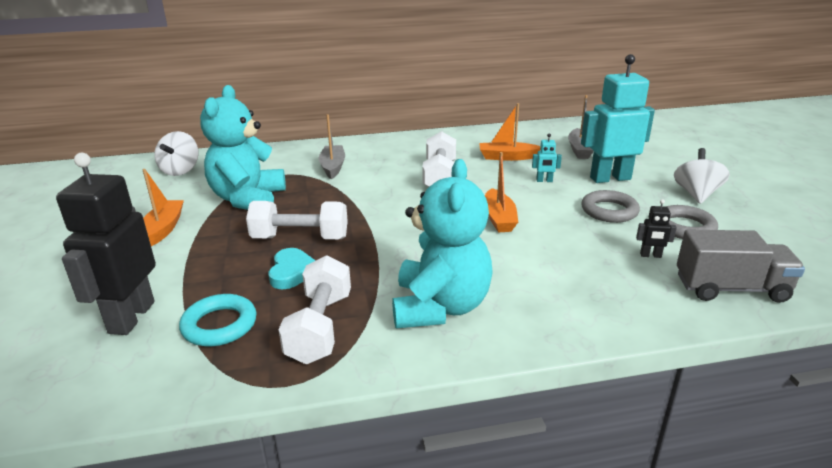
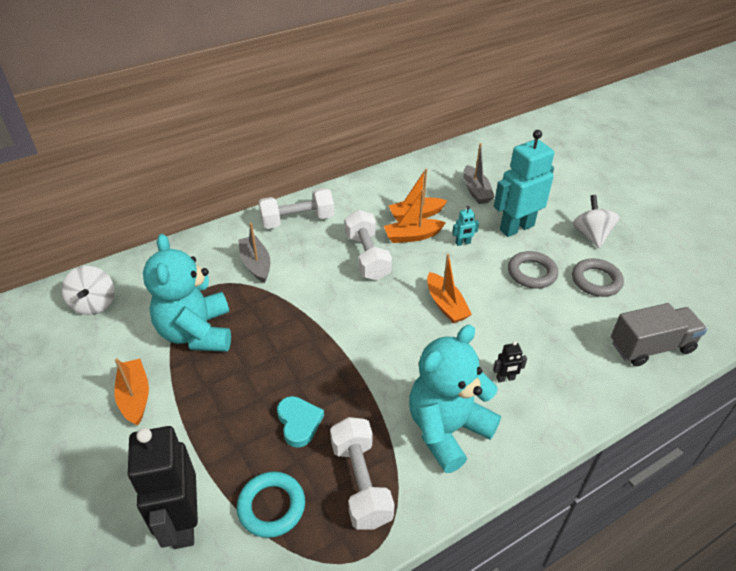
camera: 20 degrees left, 15 degrees up
(300, 238) = (281, 376): white dumbbell -> white dumbbell (297, 220)
(440, 307) = (447, 429): turquoise teddy bear -> turquoise teddy bear turned 120 degrees counterclockwise
(494, 170) = (412, 236): none -> orange boat
(650, 255) = (583, 323): black robot -> black robot (505, 378)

▸ WHAT THE TASK REQUIRES
Skip the images and restate each record above word for word.

▸ RESPONSE TO THE TASK
camera: 20 degrees left, 15 degrees up
(300, 238) = (281, 376): white dumbbell -> white dumbbell (297, 220)
(440, 307) = (447, 429): turquoise teddy bear -> turquoise teddy bear turned 120 degrees counterclockwise
(494, 170) = (412, 236): none -> orange boat
(650, 255) = (583, 323): black robot -> black robot (505, 378)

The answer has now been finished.